■ TO BE DONE:
Collect each line of the data that contains the string "kern", treating uppercase and lowercase letters as different.

(Dataset items)
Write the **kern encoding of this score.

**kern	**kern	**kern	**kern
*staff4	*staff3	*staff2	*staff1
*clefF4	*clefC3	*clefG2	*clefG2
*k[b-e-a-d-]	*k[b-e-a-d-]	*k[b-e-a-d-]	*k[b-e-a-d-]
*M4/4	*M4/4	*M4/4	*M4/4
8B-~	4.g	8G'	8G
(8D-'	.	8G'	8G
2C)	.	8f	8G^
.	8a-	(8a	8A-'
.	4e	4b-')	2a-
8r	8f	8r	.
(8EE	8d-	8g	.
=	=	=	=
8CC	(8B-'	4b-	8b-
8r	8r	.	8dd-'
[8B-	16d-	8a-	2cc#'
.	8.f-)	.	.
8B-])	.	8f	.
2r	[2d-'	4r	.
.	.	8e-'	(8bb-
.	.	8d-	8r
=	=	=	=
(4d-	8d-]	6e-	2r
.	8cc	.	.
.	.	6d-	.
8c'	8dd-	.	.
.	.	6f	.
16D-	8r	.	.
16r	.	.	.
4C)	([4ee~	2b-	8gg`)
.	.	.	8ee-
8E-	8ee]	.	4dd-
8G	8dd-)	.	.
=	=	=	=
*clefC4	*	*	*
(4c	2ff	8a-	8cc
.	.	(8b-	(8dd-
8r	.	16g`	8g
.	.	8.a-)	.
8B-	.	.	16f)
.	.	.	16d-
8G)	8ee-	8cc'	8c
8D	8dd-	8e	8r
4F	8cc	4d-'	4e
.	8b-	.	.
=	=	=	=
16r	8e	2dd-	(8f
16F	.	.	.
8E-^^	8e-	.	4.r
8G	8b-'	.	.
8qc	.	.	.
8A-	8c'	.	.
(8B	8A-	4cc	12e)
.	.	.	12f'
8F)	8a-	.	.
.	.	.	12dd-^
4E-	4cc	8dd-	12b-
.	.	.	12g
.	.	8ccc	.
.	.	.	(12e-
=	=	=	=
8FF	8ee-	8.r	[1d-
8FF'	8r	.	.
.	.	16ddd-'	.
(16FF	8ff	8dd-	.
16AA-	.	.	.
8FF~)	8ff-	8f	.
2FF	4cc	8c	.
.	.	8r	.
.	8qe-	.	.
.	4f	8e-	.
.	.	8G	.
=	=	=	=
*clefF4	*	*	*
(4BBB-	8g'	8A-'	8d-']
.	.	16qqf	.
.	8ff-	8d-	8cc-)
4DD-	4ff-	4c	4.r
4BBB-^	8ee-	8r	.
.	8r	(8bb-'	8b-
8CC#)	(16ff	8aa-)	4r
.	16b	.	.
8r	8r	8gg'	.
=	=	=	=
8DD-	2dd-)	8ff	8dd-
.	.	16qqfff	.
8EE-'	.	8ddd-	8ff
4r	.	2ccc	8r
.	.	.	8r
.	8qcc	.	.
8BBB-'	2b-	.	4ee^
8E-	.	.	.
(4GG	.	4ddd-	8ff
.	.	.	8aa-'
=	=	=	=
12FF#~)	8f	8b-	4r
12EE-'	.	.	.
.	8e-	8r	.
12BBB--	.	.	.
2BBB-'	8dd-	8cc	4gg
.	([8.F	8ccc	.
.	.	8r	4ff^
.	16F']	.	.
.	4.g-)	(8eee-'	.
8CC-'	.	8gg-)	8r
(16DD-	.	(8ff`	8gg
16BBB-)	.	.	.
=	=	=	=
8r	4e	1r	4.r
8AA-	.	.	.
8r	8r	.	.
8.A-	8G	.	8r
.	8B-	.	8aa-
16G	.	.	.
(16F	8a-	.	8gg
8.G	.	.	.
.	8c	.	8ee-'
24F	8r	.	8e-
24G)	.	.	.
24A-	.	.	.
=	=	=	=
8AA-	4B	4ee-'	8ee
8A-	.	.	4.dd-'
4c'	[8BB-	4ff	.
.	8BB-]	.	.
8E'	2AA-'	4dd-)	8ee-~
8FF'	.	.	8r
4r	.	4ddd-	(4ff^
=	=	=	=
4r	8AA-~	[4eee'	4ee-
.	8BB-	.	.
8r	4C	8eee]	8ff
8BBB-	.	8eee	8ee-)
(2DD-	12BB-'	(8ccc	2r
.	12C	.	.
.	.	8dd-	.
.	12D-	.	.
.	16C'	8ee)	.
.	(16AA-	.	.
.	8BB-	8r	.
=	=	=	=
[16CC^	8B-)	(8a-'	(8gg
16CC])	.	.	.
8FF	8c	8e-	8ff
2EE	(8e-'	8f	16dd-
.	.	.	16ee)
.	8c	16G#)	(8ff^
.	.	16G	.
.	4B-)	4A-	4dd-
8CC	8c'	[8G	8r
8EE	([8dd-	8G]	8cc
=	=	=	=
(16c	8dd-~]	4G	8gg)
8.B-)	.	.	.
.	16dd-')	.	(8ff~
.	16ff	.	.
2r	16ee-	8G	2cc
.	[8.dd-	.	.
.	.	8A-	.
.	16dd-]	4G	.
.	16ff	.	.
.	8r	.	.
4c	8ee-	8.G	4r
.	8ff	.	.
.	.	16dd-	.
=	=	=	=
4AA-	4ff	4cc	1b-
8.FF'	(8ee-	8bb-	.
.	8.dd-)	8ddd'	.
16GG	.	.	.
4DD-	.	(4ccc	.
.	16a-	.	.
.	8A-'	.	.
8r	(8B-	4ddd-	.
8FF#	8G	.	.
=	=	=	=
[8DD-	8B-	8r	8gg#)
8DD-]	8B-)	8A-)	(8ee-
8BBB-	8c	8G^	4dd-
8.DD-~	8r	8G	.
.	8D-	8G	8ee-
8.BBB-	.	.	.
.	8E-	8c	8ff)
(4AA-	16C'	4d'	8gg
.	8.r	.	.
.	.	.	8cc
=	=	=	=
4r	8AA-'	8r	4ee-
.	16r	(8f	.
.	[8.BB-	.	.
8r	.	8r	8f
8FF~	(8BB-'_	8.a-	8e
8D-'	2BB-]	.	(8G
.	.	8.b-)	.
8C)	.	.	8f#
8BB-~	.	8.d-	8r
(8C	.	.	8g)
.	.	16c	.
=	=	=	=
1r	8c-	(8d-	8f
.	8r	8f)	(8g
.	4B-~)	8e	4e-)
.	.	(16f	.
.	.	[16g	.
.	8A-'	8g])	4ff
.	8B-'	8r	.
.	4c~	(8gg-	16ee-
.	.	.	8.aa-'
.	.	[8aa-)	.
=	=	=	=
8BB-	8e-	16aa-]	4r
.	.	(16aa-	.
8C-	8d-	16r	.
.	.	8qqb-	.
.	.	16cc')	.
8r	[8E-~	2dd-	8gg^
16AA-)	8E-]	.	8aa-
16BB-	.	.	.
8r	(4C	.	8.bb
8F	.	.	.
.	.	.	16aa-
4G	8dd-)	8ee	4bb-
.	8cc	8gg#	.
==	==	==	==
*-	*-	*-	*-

■ FINISHED EXERCISE:
Write the **kern encoding of this score.
**kern	**kern	**kern	**kern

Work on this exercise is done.